Task data:
┌────────

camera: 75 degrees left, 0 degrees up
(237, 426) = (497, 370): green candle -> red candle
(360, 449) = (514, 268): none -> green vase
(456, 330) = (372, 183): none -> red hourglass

└────────
┌────────

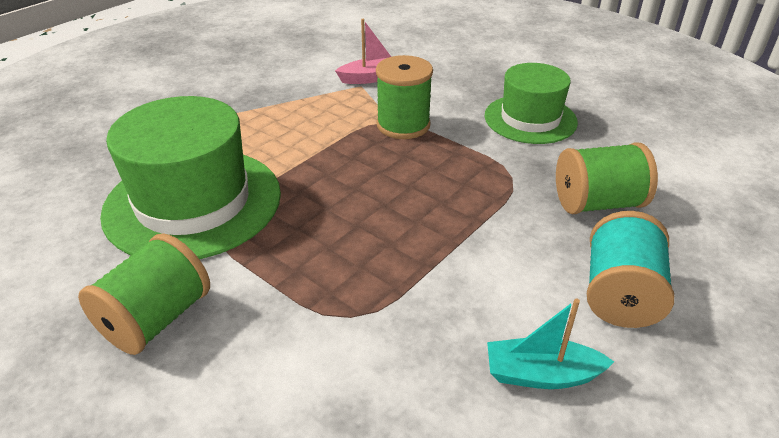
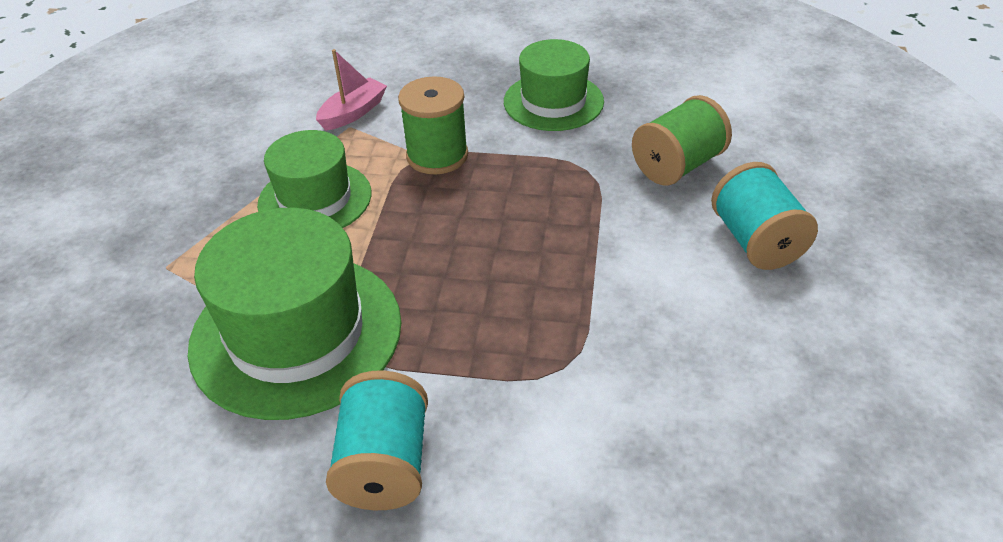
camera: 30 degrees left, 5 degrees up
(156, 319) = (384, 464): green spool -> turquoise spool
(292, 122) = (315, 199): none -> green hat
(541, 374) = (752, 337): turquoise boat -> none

└────────

Task details: Look above for the line holding "camera: 75 degrees left, 0 degrees up" and the line holding "(456, 330) = (372, 183): none". Retype both, and every line between them, word for word and nothing else.

Solution to this exercise:
camera: 75 degrees left, 0 degrees up
(237, 426) = (497, 370): green candle -> red candle
(360, 449) = (514, 268): none -> green vase
(456, 330) = (372, 183): none -> red hourglass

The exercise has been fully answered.